What the task asks -
The result should be the listing below, restated exactly, with its pictures left out.

Exercise input -
━━━━━━━━

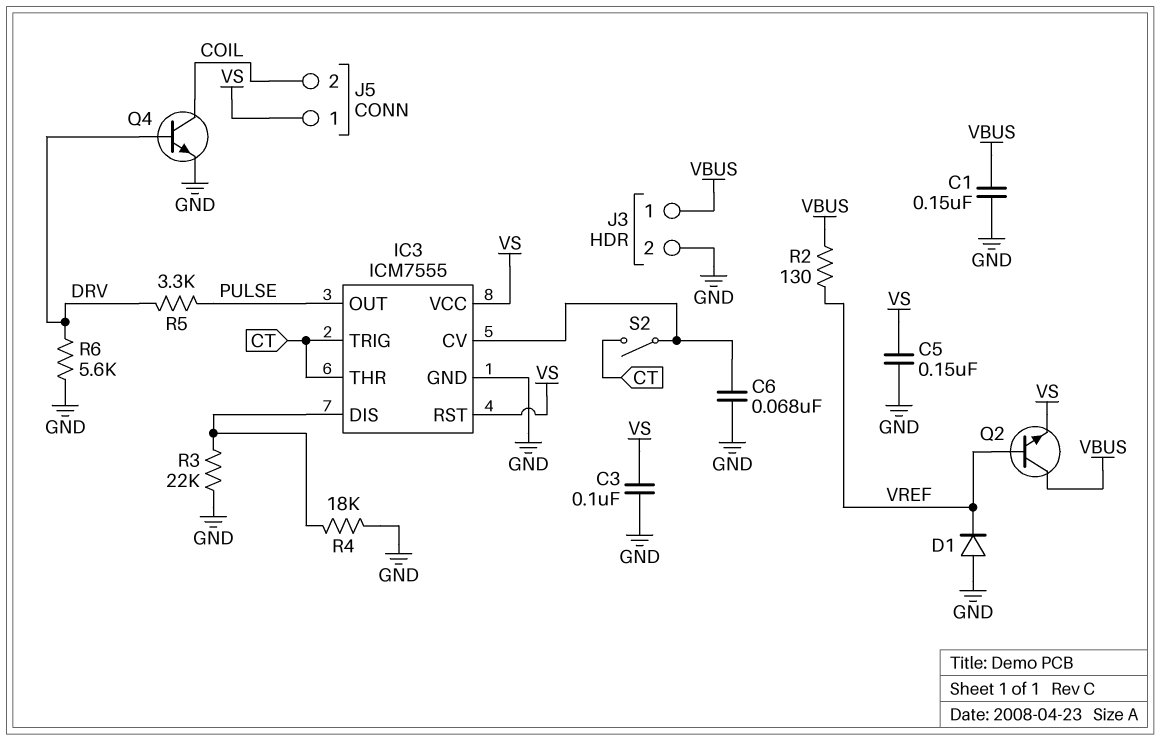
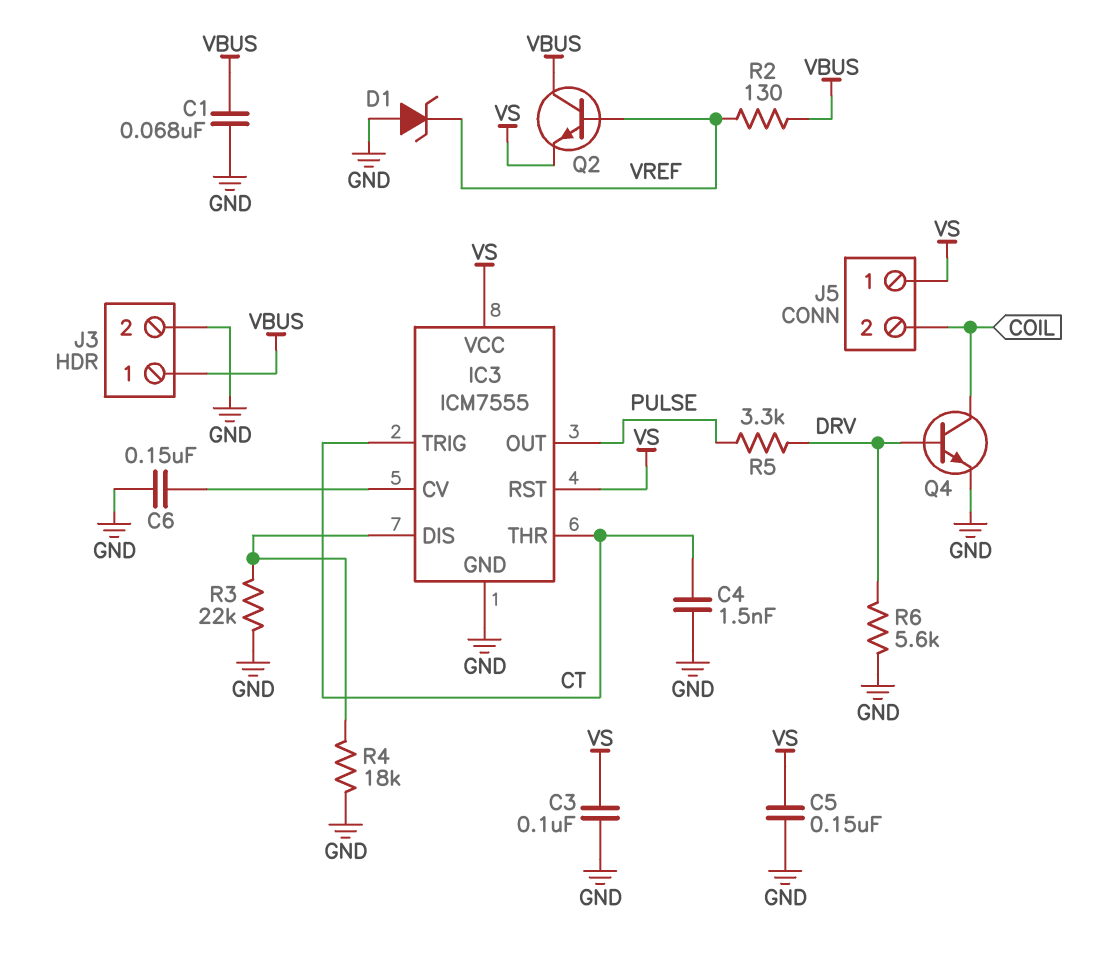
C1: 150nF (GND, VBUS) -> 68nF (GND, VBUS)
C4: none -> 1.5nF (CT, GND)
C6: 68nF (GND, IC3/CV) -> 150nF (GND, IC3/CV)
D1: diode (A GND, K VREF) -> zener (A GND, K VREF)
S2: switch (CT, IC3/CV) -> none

━━━━━━━━

Reply -
C1: 150nF (GND, VBUS) -> 68nF (GND, VBUS)
C4: none -> 1.5nF (CT, GND)
C6: 68nF (GND, IC3/CV) -> 150nF (GND, IC3/CV)
D1: diode (A GND, K VREF) -> zener (A GND, K VREF)
S2: switch (CT, IC3/CV) -> none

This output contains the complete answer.